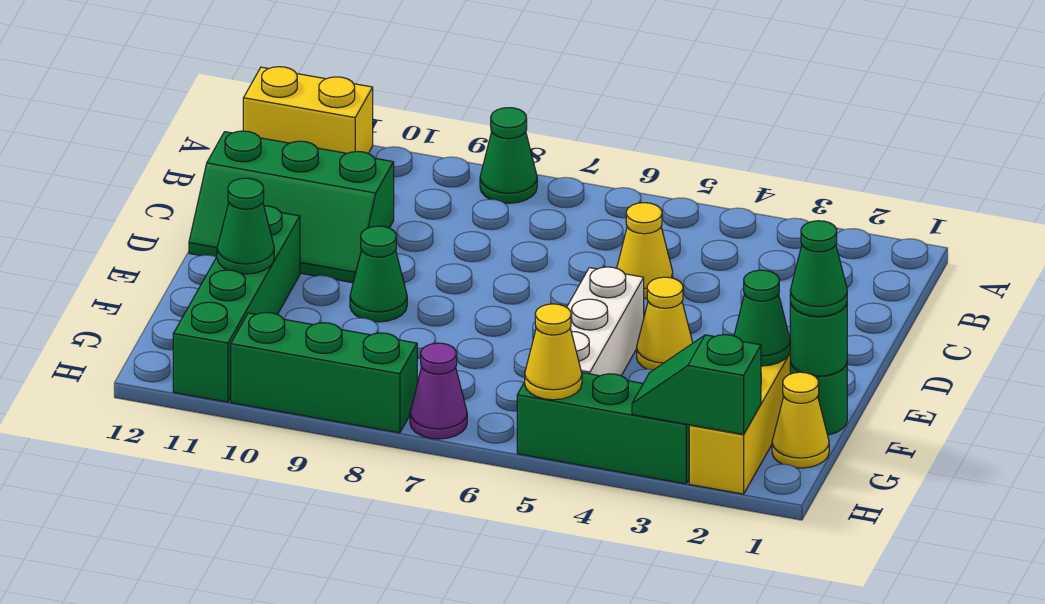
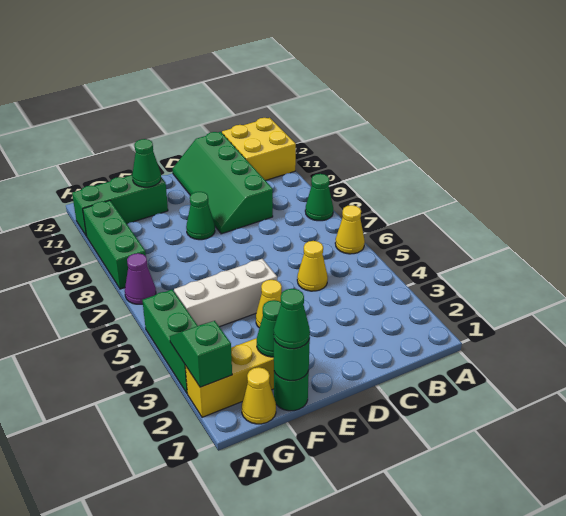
yellow brick A11:A12 level 1 -> yellow brick A11:B12 level 1
green slope C10:D12 level 1 top C -> green slope C9:D12 level 1 top C
green brick E11:H11 level 1 -> green brick F11:H11 level 1
yellow cone H5 level 2 -> yellow cone A6 level 1

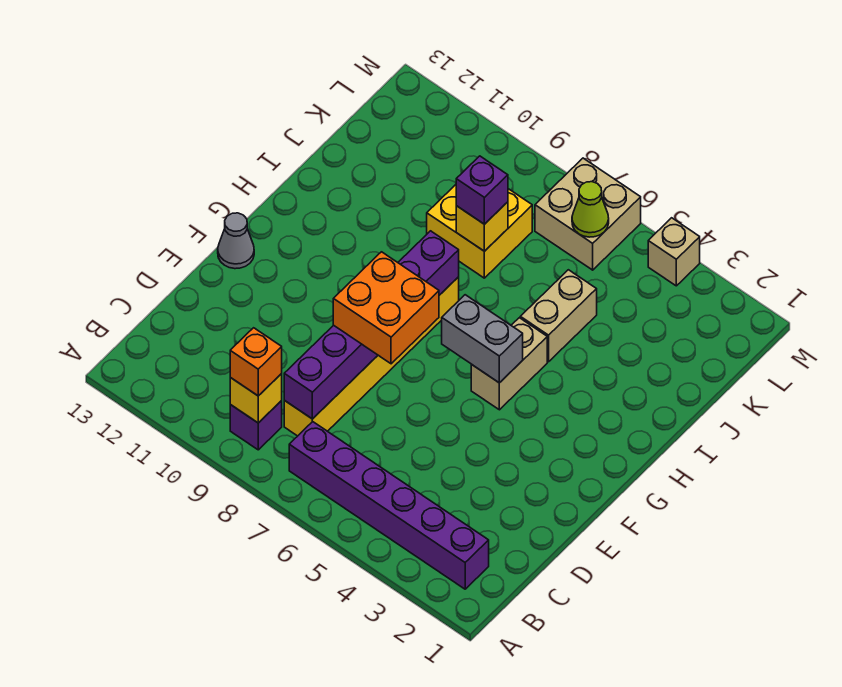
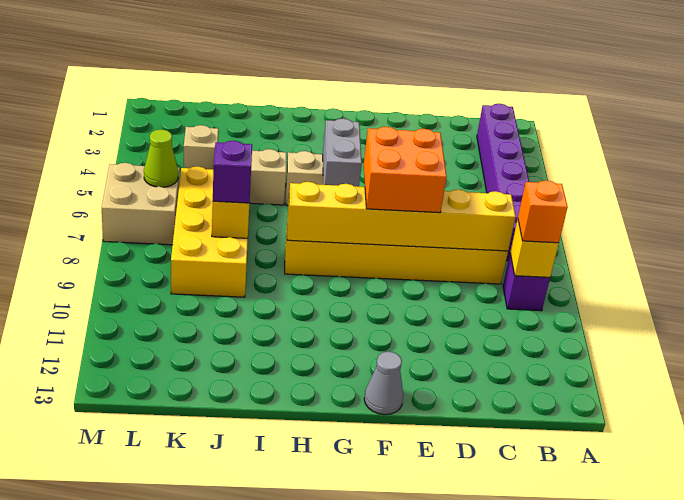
purple brick C8:H8 level 2 -> yellow brick C8:H8 level 2
yellow brick J8:K9 level 1 -> yellow brick J6:K9 level 1
tan brick M4 level 1 -> tan brick K4 level 1

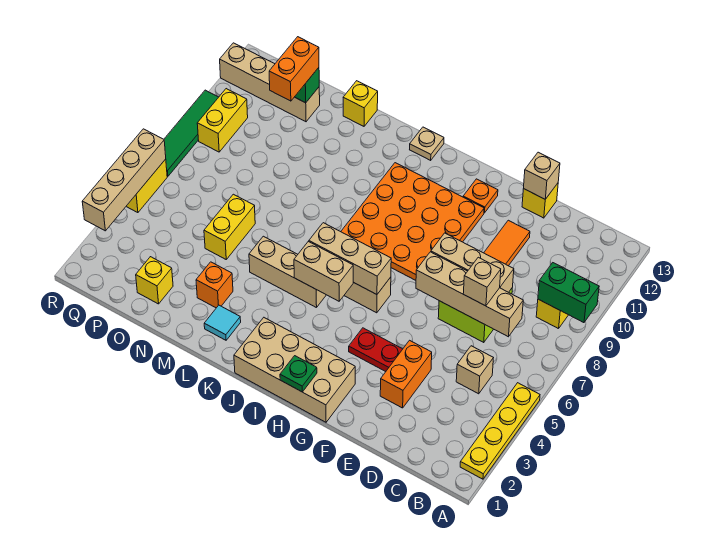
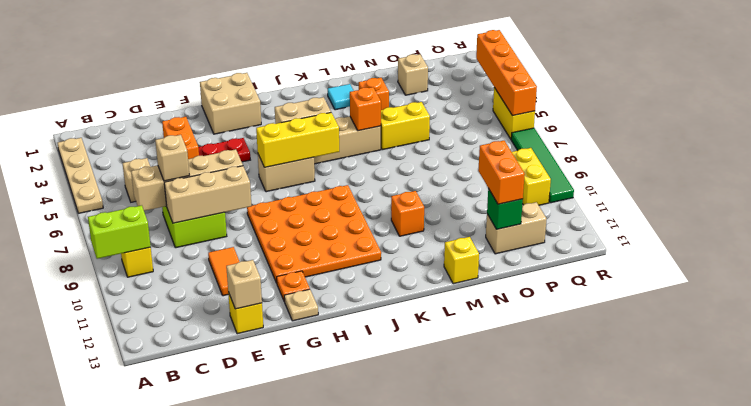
yellow plate A2:A5 level 1 -> tan plate A2:A5 level 1
green brick A9:B9 level 2 -> lime brick A9:B9 level 2
tan brick G1:J2 level 1 -> tan brick G1:H2 level 1
green plate H1 level 2 -> none
tan brick H6:J6 level 2 -> yellow brick H6:J6 level 2
tan plate J13 level 1 -> tan plate G13 level 1
none -> orange brick L5 level 2
none -> orange brick L10 level 1
yellow brick N5:N6 level 1 -> yellow brick M5:N5 level 1
yellow brick O2 level 1 -> tan brick O2 level 1
tan brick O12:R12 level 1 -> tan brick O12:P12 level 1
tan brick R3:R6 level 2 -> orange brick R3:R6 level 2

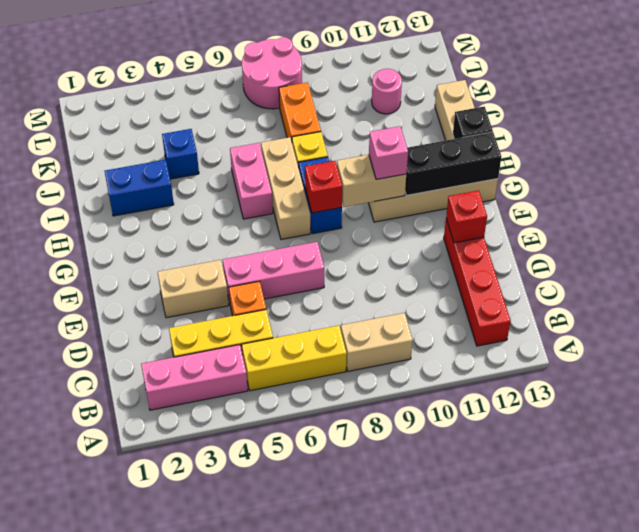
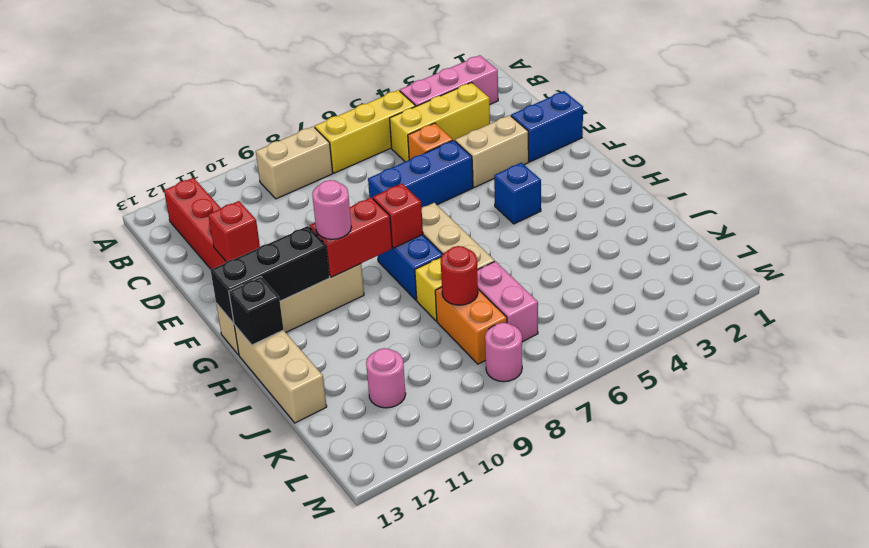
pink brick E5:E7 level 1 -> blue brick E5:E7 level 1
tan brick G9:G10 level 2 -> red brick G9:G10 level 2
pink brick G10 level 3 -> pink round brick G10 level 3
pink brick H6:I6 level 1 -> pink brick J7:K7 level 1
blue brick I2:I3 level 1 -> blue brick E1:E2 level 1
blue brick J4 level 1 -> blue brick G4 level 1
none -> red round brick J8 level 2
pink round brick L7:M8 level 1 -> pink round brick L8 level 1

────────────────────

WHAT IS REQUIRED =>
Please, without any pictures, print each entry exactly.

SOLUTION BELOW =>
yellow brick A11:A12 level 1 -> yellow brick A11:B12 level 1
green slope C10:D12 level 1 top C -> green slope C9:D12 level 1 top C
green brick E11:H11 level 1 -> green brick F11:H11 level 1
yellow cone H5 level 2 -> yellow cone A6 level 1

purple brick C8:H8 level 2 -> yellow brick C8:H8 level 2
yellow brick J8:K9 level 1 -> yellow brick J6:K9 level 1
tan brick M4 level 1 -> tan brick K4 level 1

yellow plate A2:A5 level 1 -> tan plate A2:A5 level 1
green brick A9:B9 level 2 -> lime brick A9:B9 level 2
tan brick G1:J2 level 1 -> tan brick G1:H2 level 1
green plate H1 level 2 -> none
tan brick H6:J6 level 2 -> yellow brick H6:J6 level 2
tan plate J13 level 1 -> tan plate G13 level 1
none -> orange brick L5 level 2
none -> orange brick L10 level 1
yellow brick N5:N6 level 1 -> yellow brick M5:N5 level 1
yellow brick O2 level 1 -> tan brick O2 level 1
tan brick O12:R12 level 1 -> tan brick O12:P12 level 1
tan brick R3:R6 level 2 -> orange brick R3:R6 level 2

pink brick E5:E7 level 1 -> blue brick E5:E7 level 1
tan brick G9:G10 level 2 -> red brick G9:G10 level 2
pink brick G10 level 3 -> pink round brick G10 level 3
pink brick H6:I6 level 1 -> pink brick J7:K7 level 1
blue brick I2:I3 level 1 -> blue brick E1:E2 level 1
blue brick J4 level 1 -> blue brick G4 level 1
none -> red round brick J8 level 2
pink round brick L7:M8 level 1 -> pink round brick L8 level 1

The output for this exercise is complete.